▶ _WHAT YOU SHOULD DO_:
Filter the listing below, keeping every line that holds "camera".

▶ _MATERIAL SHOWN_:
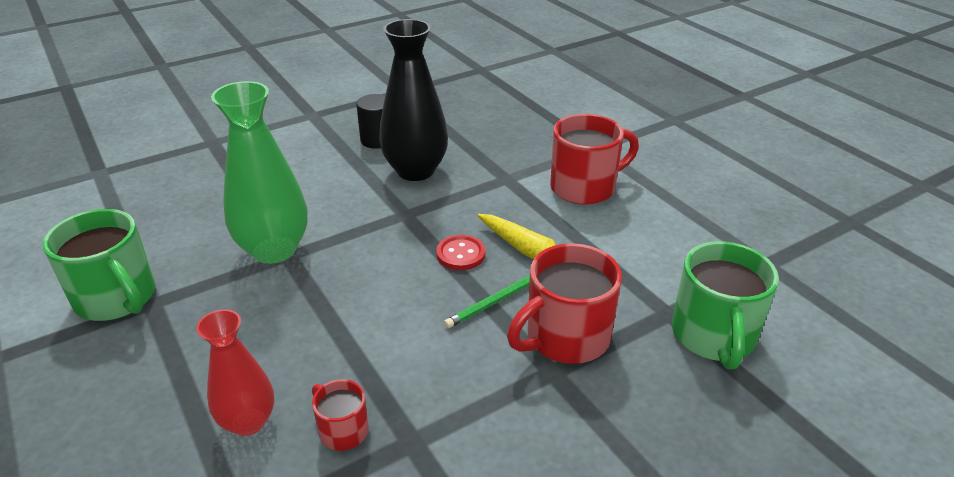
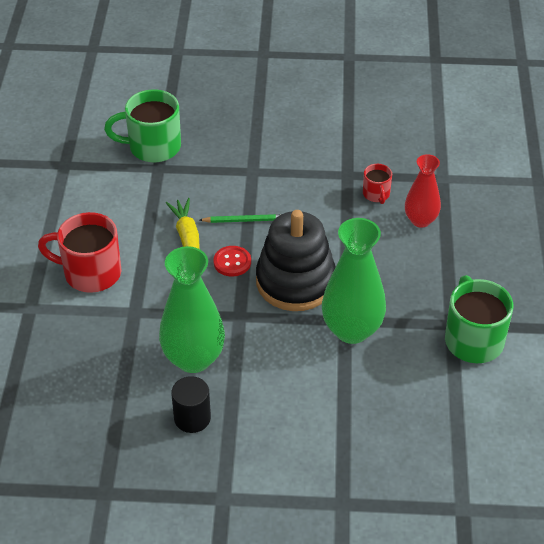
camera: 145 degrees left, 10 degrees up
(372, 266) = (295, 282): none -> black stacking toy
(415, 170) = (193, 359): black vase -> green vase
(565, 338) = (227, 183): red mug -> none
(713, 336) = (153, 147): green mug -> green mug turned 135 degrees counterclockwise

...

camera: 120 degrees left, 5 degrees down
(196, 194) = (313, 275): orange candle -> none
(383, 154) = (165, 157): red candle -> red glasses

▶ _ANSWER TO THE EXERCISE_:
camera: 145 degrees left, 10 degrees up
camera: 120 degrees left, 5 degrees down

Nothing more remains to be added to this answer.